Colored object listings:
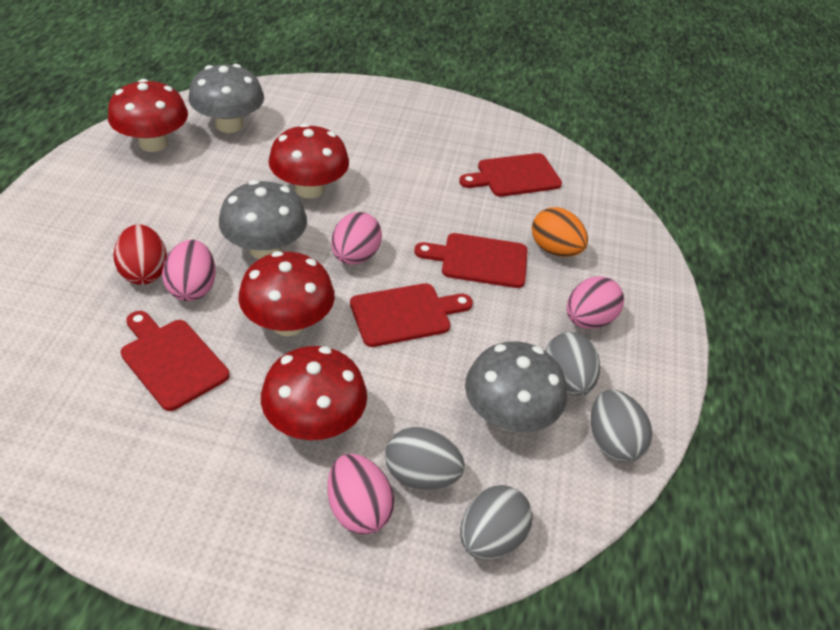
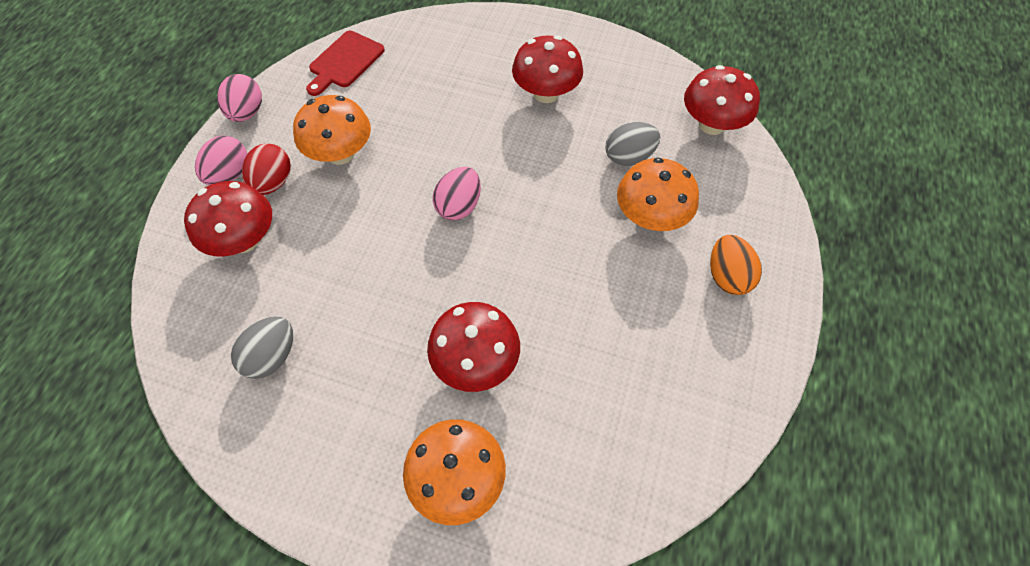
grey egg: 4 -> 2
grey mushroom: 3 -> 0
orange mushroom: 0 -> 3
pink egg: 4 -> 3
red cutting board: 4 -> 1

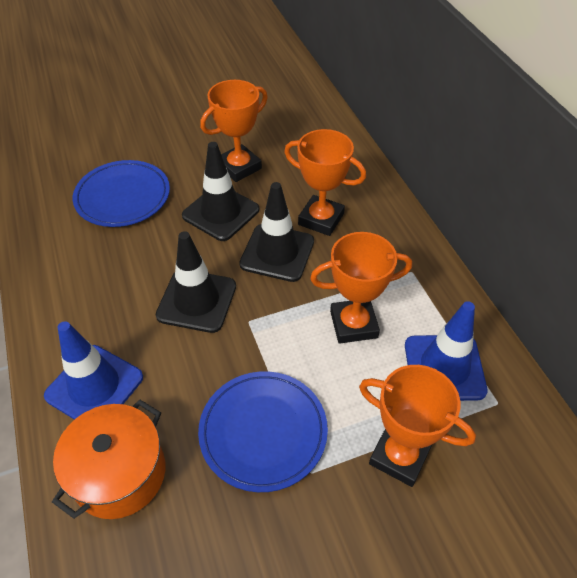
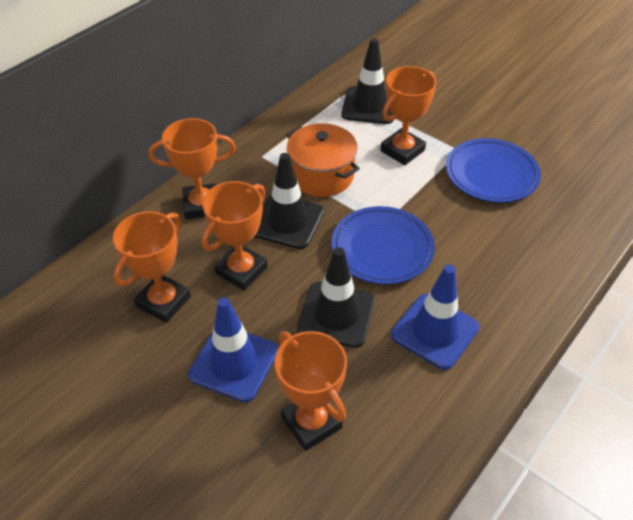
orange trophy: 4 -> 5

Activity ▸ Each record should appear again exactly as it stands, with no picture included.

Task solution ▸
grey egg: 4 -> 2
grey mushroom: 3 -> 0
orange mushroom: 0 -> 3
pink egg: 4 -> 3
red cutting board: 4 -> 1

orange trophy: 4 -> 5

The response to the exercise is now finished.